Work to be completed:
When copying the entries below, leave out every picture and keep the rest exact.

=== Begin Enclosure ===

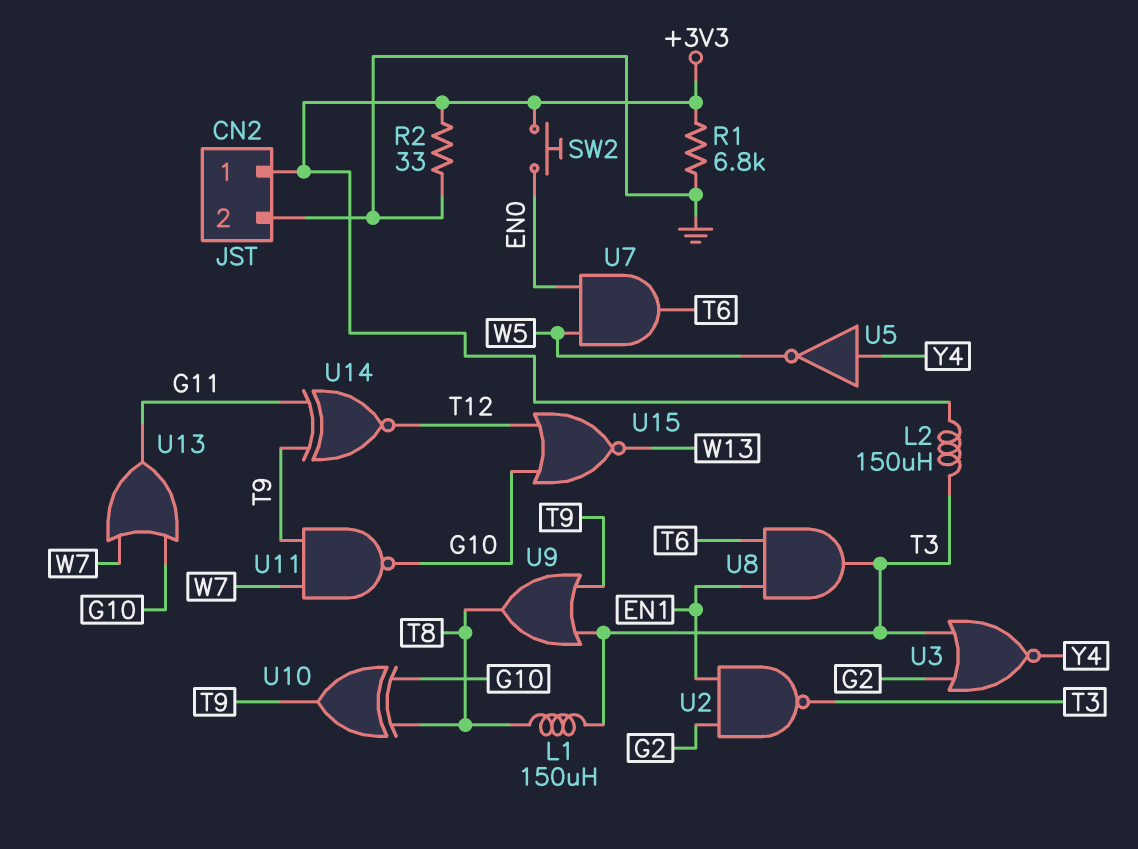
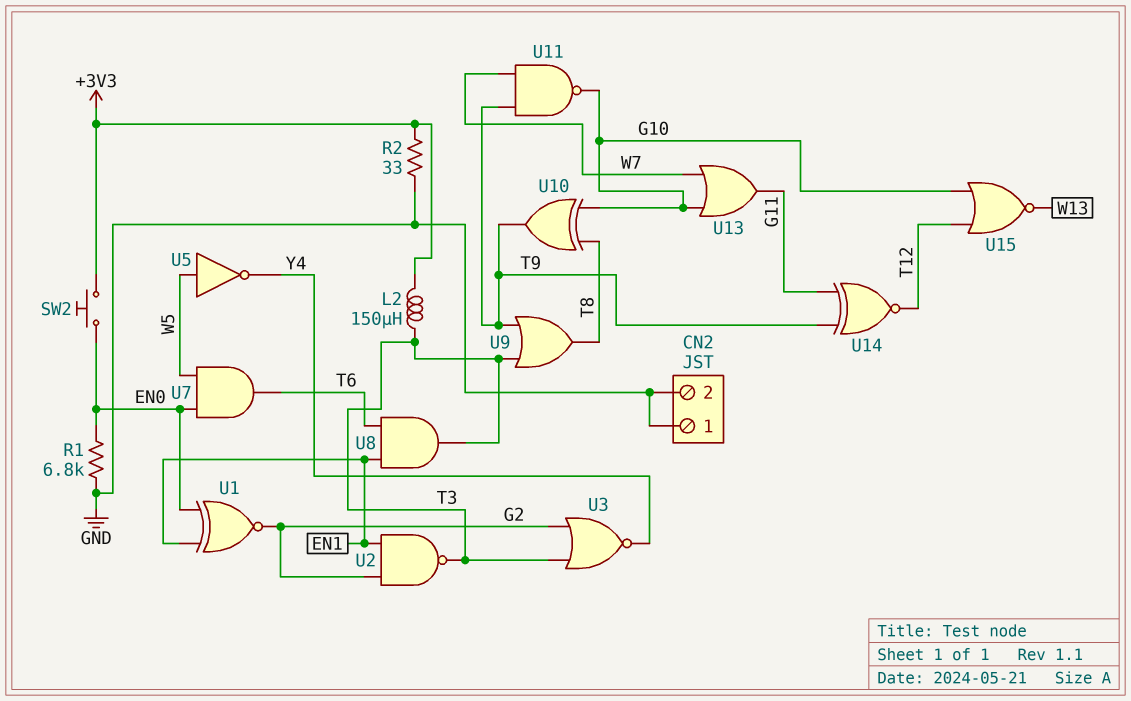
CN2 pin 1: +3V3 -> GND
L1: 150uH (T3, T8) -> none
R1: 6.8k (+3V3, GND) -> 6.8k (EN0, GND)
U1: none -> XNOR (in EN0, in EN1, out G2)
U5: NOT (in Y4, out W5) -> NOT (in W5, out Y4)

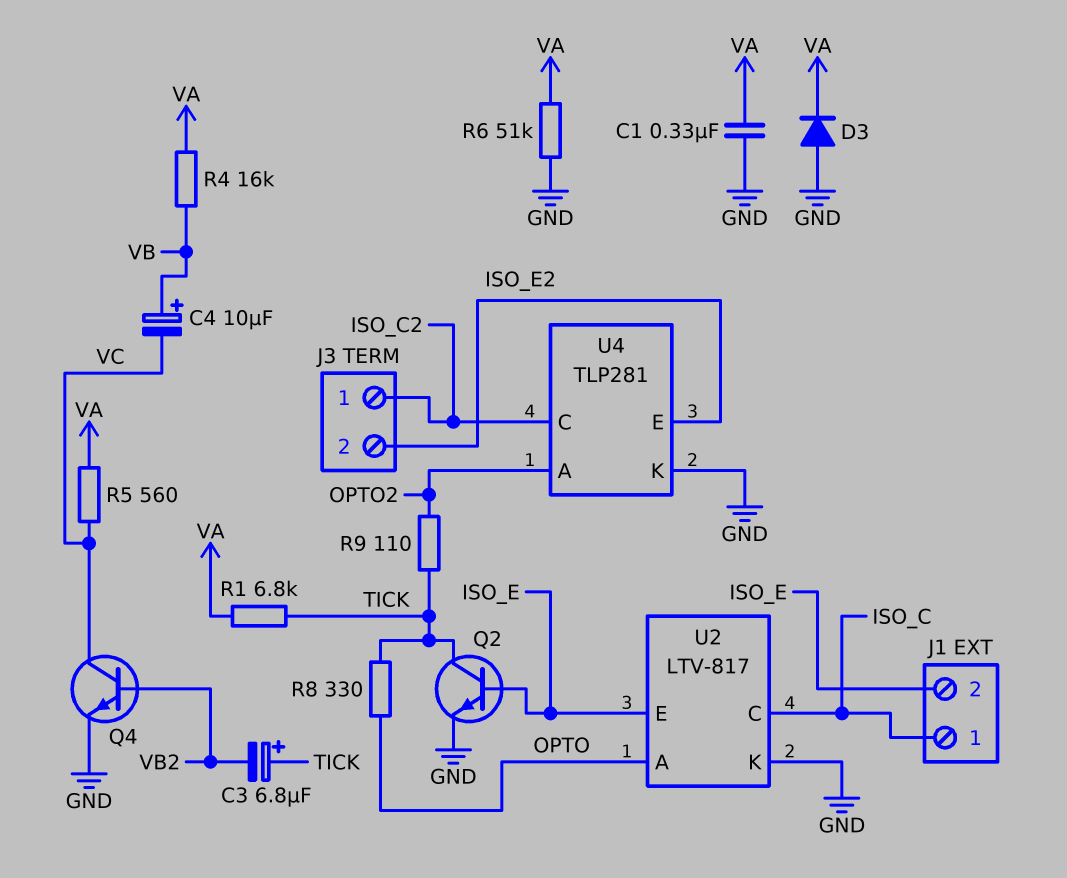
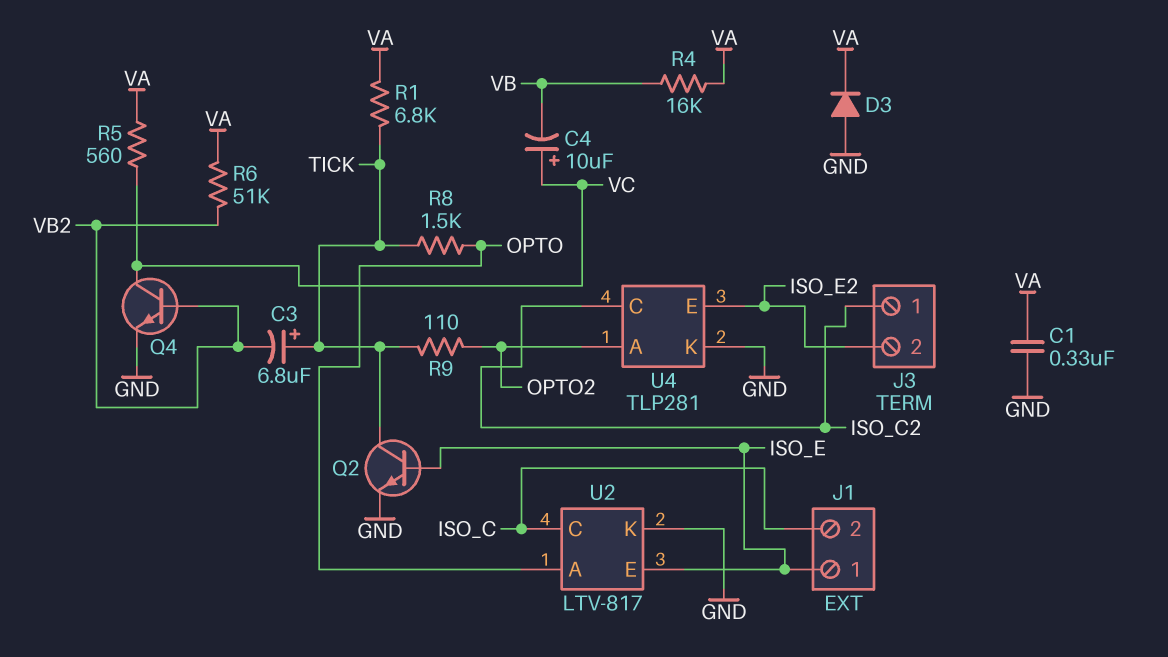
C4: 10uF (plus VB, minus VC) -> 10uF (plus VC, minus VB)
J1 pin 1: ISO_C -> ISO_E
J1 pin 2: ISO_E -> ISO_C
R6: 51k (GND, VA) -> 51k (VA, VB2)
R8: 330 (OPTO, TICK) -> 1.5k (OPTO, TICK)

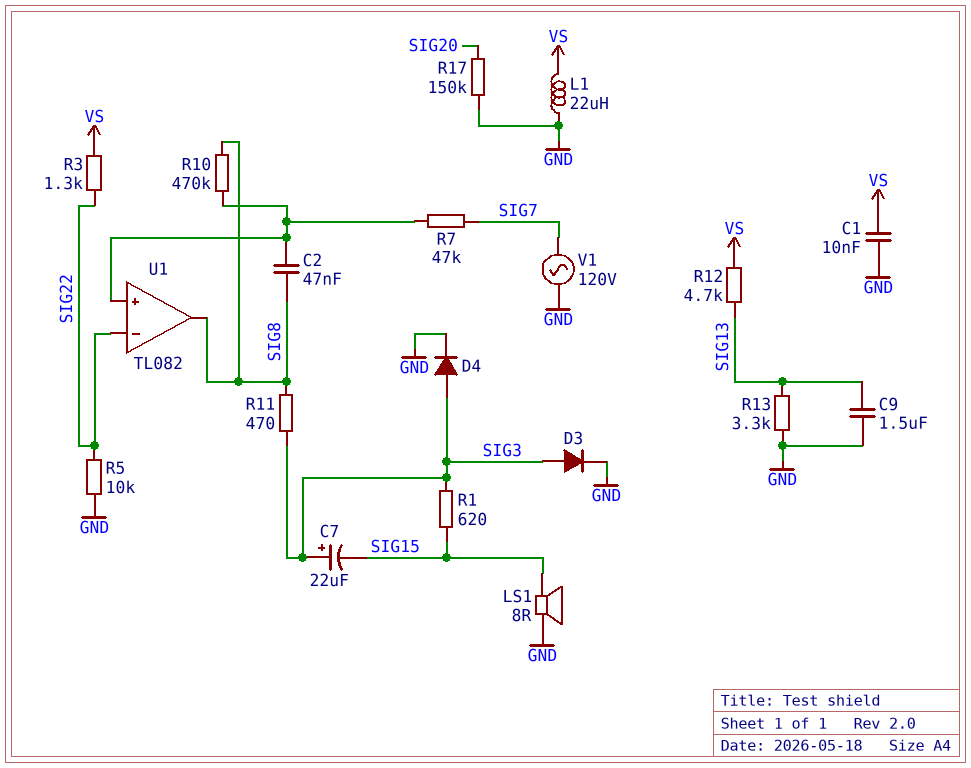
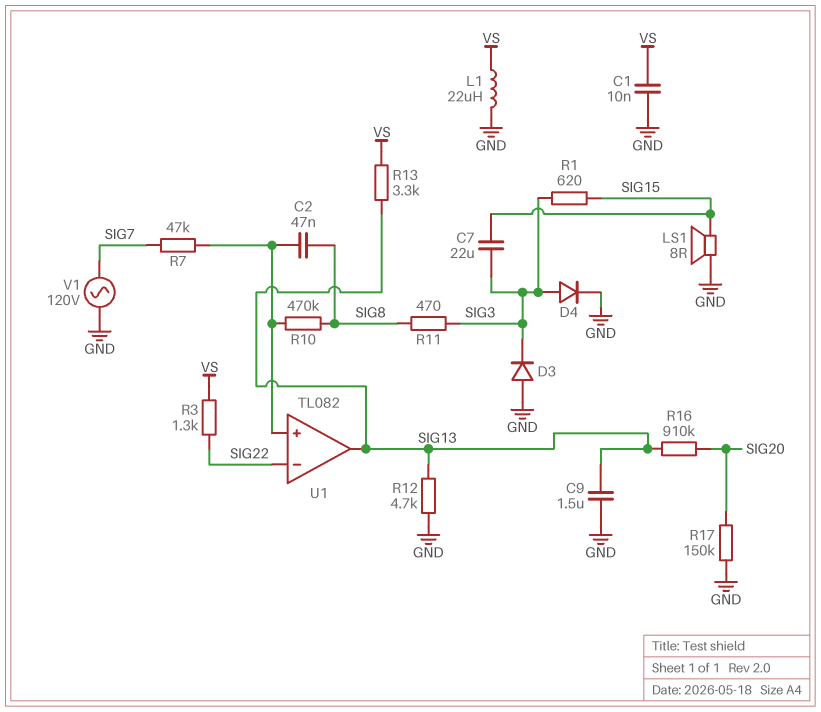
C7: 22uF (plus SIG3, minus SIG15) -> 22uF (SIG3, SIG15)
D3: diode (A SIG3, K GND) -> diode (A GND, K SIG3)
R5: 10k (GND, SIG22) -> none
R12: 4.7k (SIG13, VS) -> 4.7k (GND, SIG13)
R13: 3.3k (GND, SIG13) -> 3.3k (SIG13, VS)
R16: none -> 910k (SIG13, SIG20)
U1 pin out: SIG8 -> SIG13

=== End Enclosure ===

Result of this exercise:
CN2 pin 1: +3V3 -> GND
L1: 150uH (T3, T8) -> none
R1: 6.8k (+3V3, GND) -> 6.8k (EN0, GND)
U1: none -> XNOR (in EN0, in EN1, out G2)
U5: NOT (in Y4, out W5) -> NOT (in W5, out Y4)

C4: 10uF (plus VB, minus VC) -> 10uF (plus VC, minus VB)
J1 pin 1: ISO_C -> ISO_E
J1 pin 2: ISO_E -> ISO_C
R6: 51k (GND, VA) -> 51k (VA, VB2)
R8: 330 (OPTO, TICK) -> 1.5k (OPTO, TICK)

C7: 22uF (plus SIG3, minus SIG15) -> 22uF (SIG3, SIG15)
D3: diode (A SIG3, K GND) -> diode (A GND, K SIG3)
R5: 10k (GND, SIG22) -> none
R12: 4.7k (SIG13, VS) -> 4.7k (GND, SIG13)
R13: 3.3k (GND, SIG13) -> 3.3k (SIG13, VS)
R16: none -> 910k (SIG13, SIG20)
U1 pin out: SIG8 -> SIG13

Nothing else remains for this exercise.